Your assignment –
Search the records below for "KEYS"; copy each line that has it.

(Dataset begins)

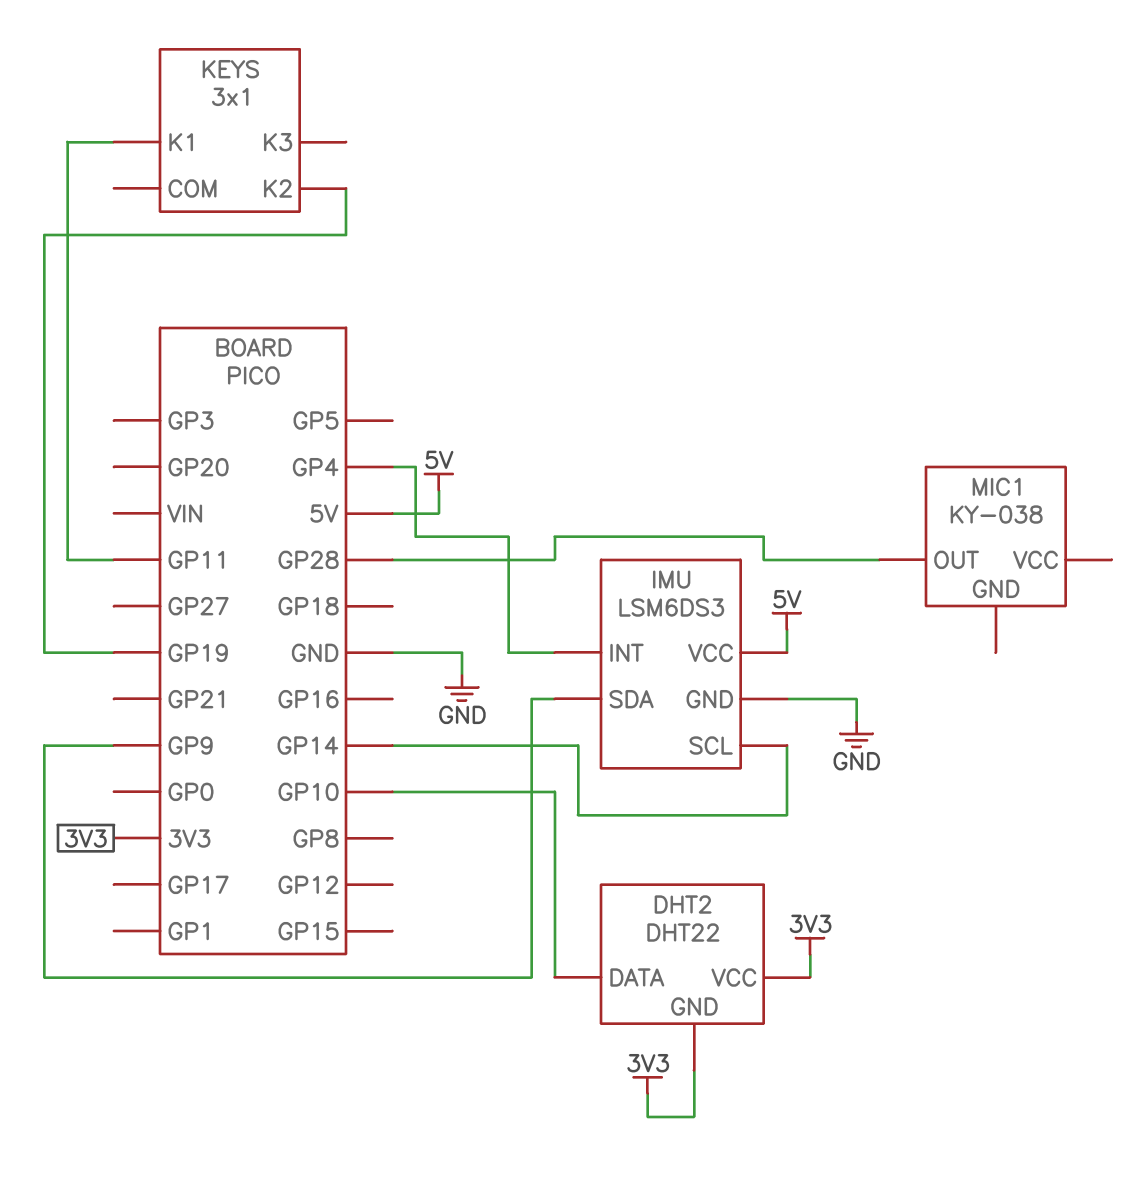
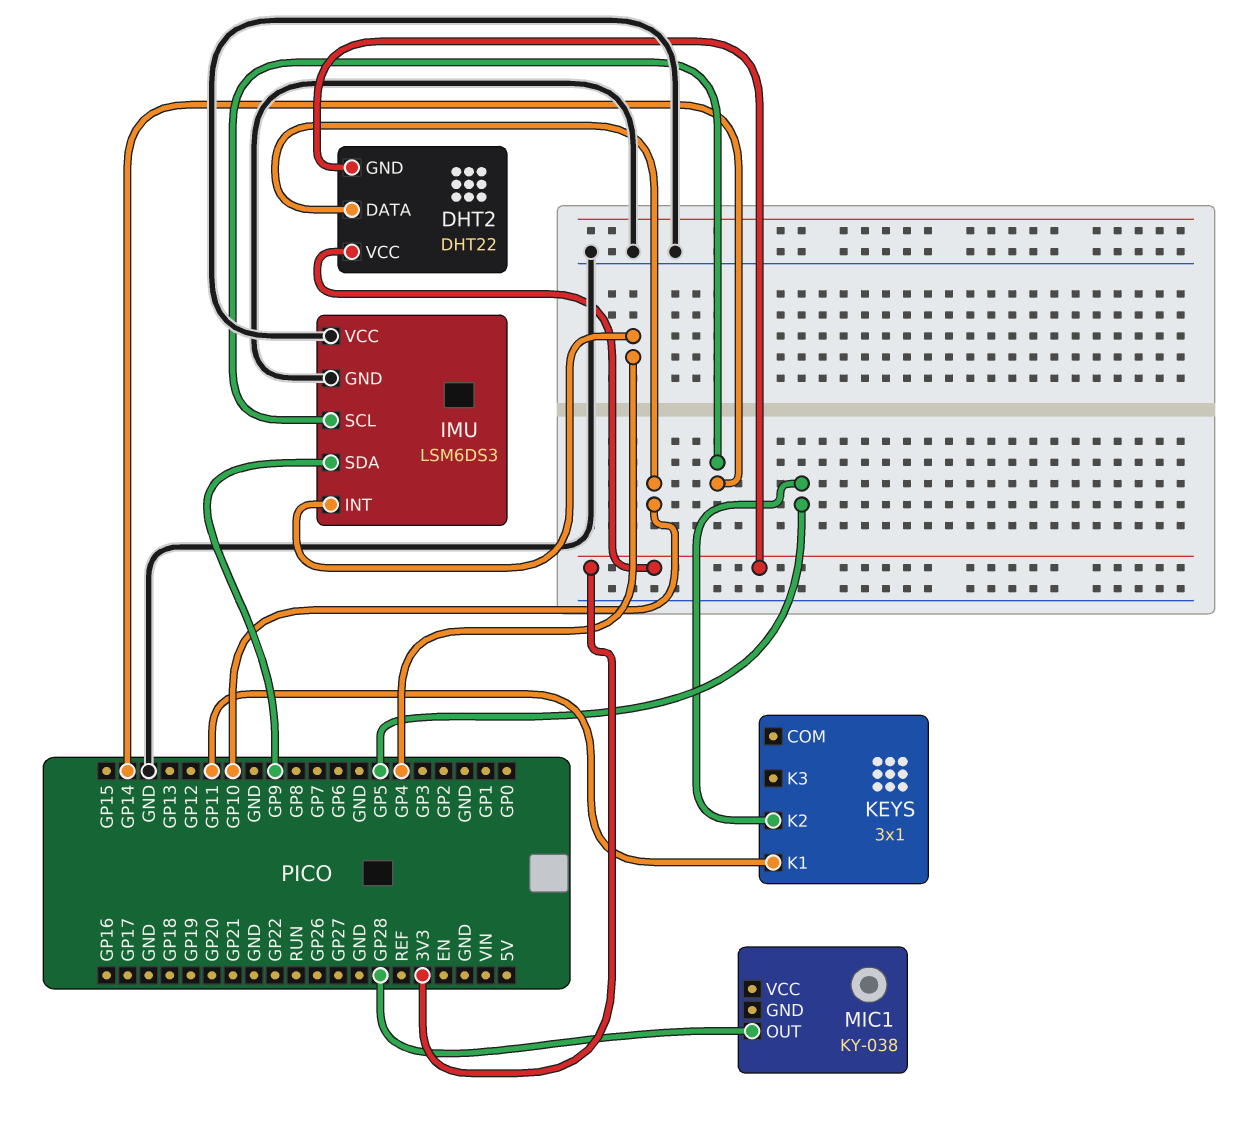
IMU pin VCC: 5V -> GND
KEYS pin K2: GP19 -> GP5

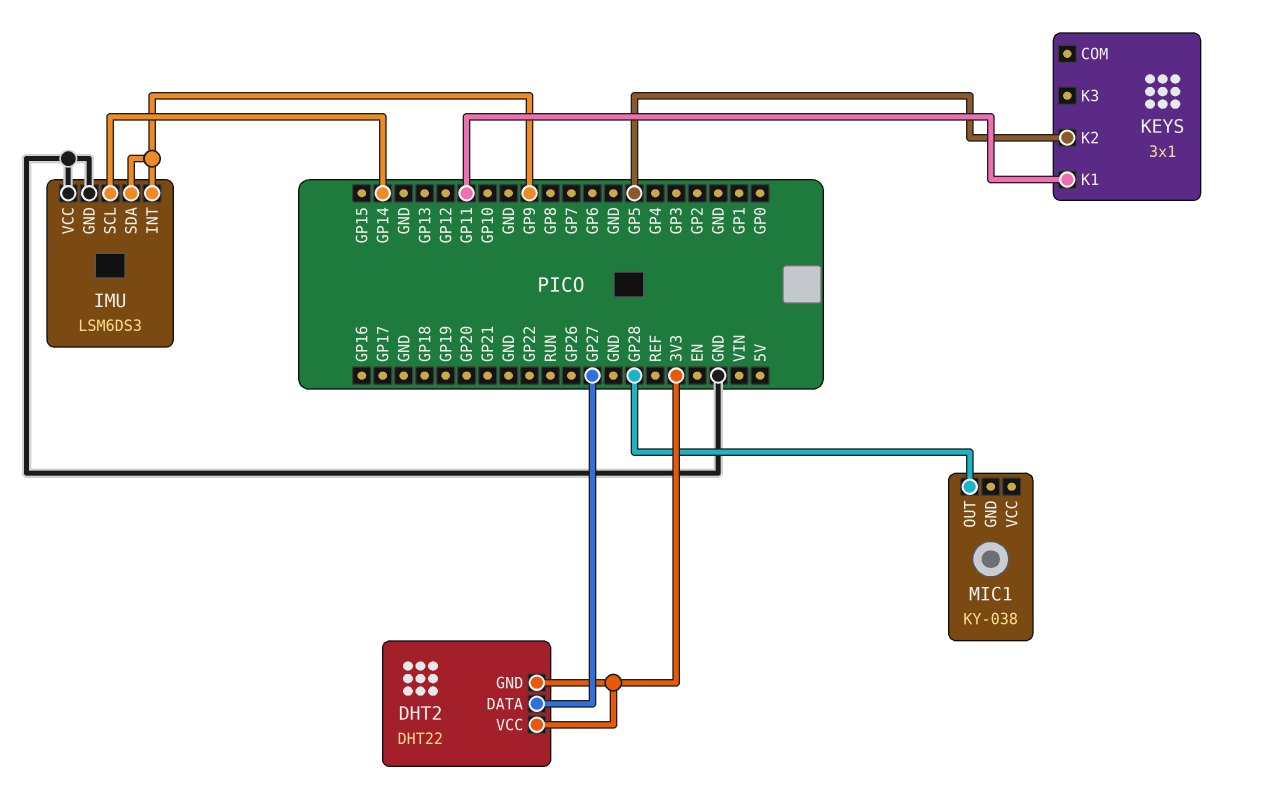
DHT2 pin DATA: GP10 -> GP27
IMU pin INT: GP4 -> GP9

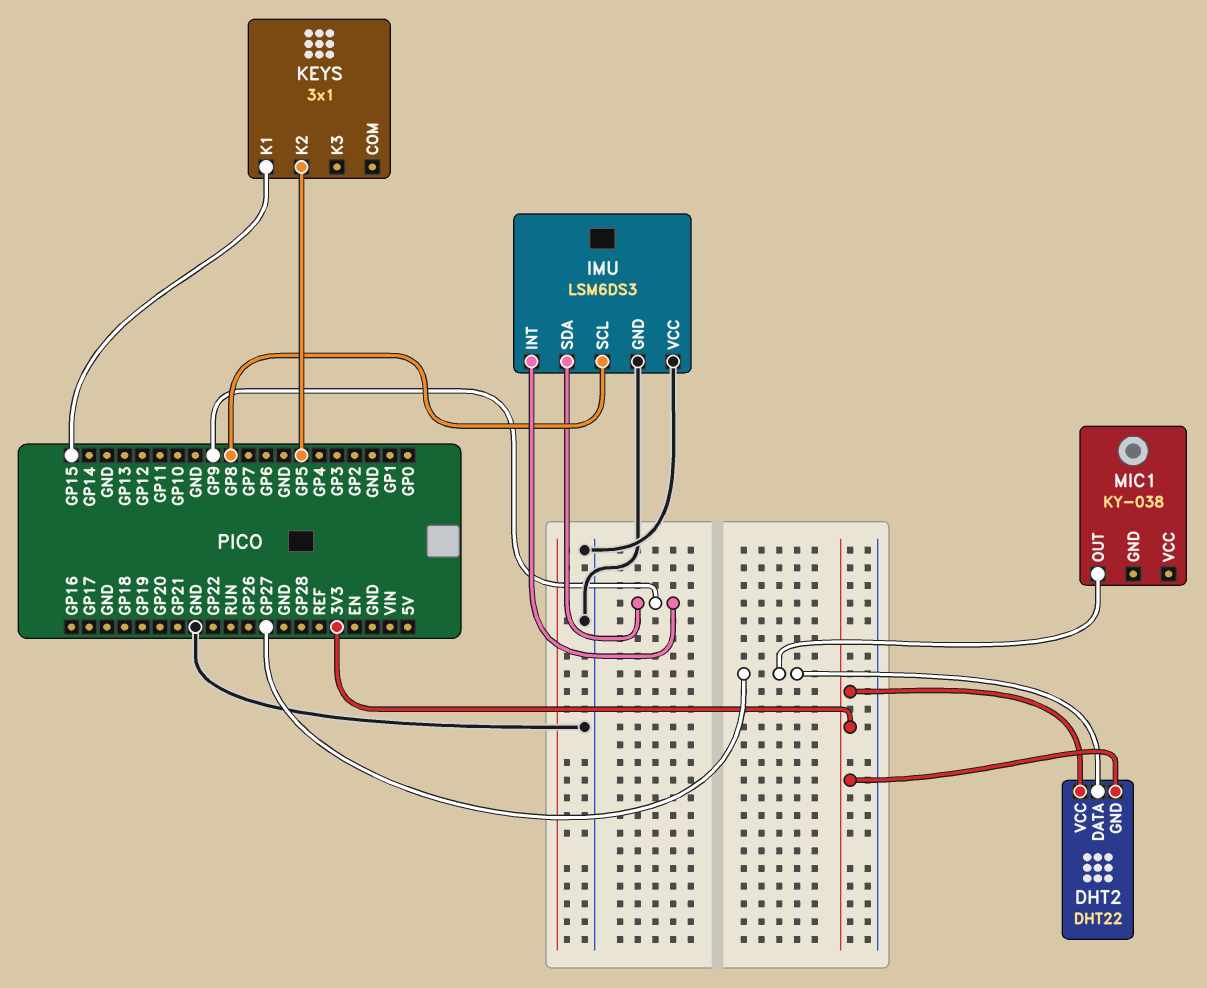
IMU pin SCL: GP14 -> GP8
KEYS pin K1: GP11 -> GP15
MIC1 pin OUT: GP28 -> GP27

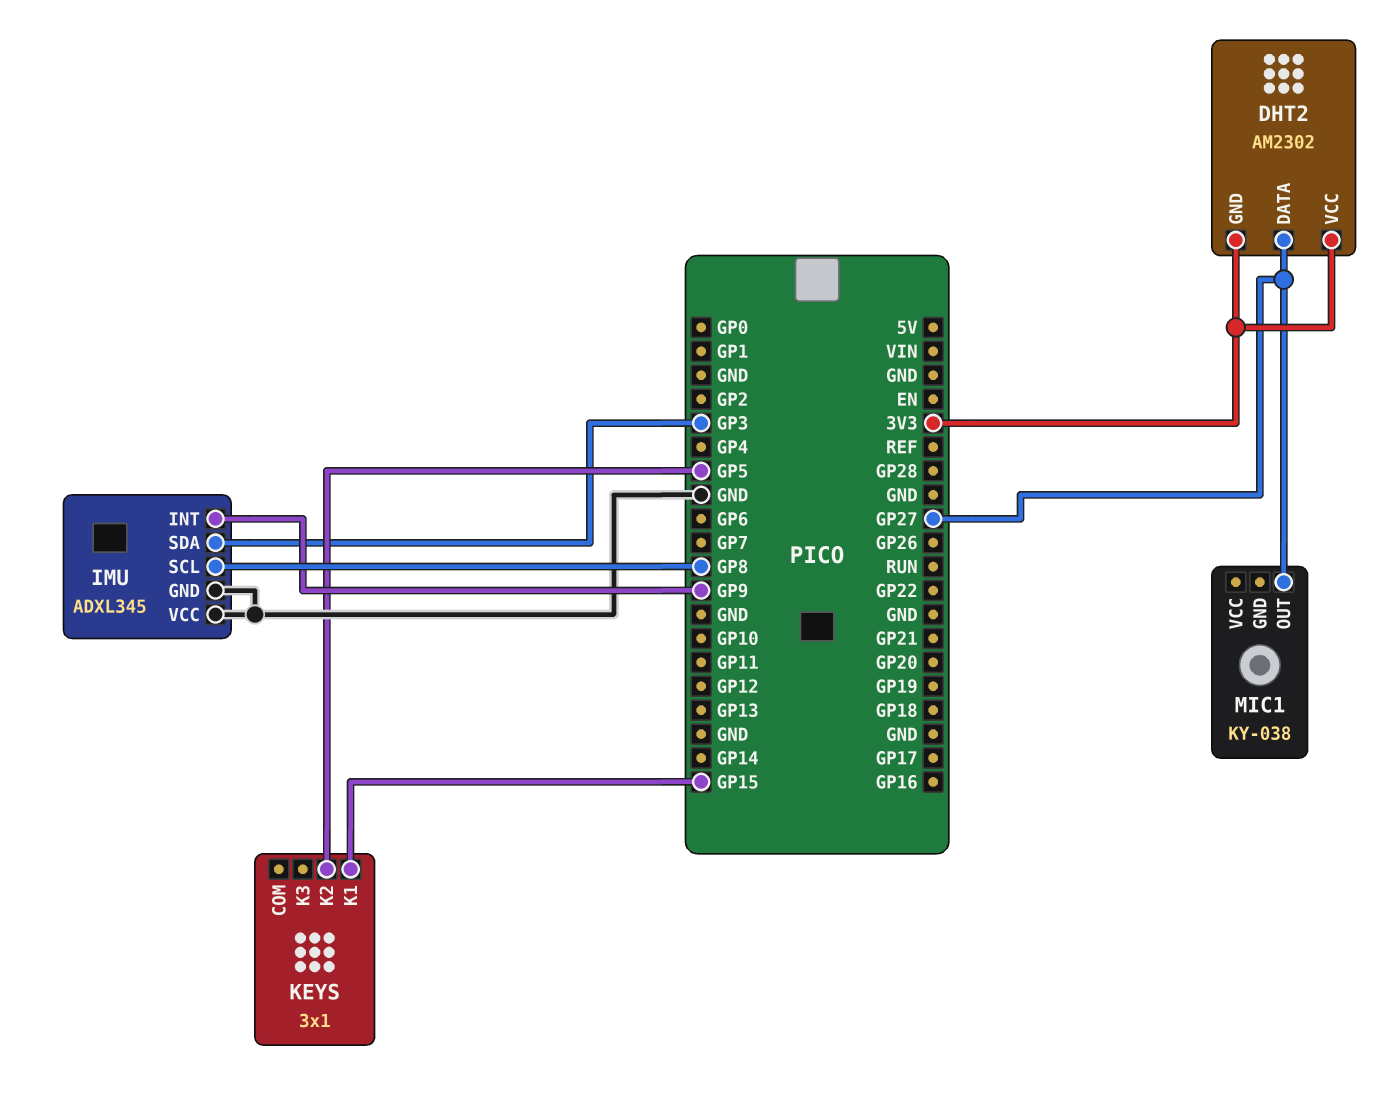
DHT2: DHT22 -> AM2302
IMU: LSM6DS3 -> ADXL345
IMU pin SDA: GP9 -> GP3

(Dataset ends)

Worked solution –
KEYS pin K2: GP19 -> GP5
KEYS pin K1: GP11 -> GP15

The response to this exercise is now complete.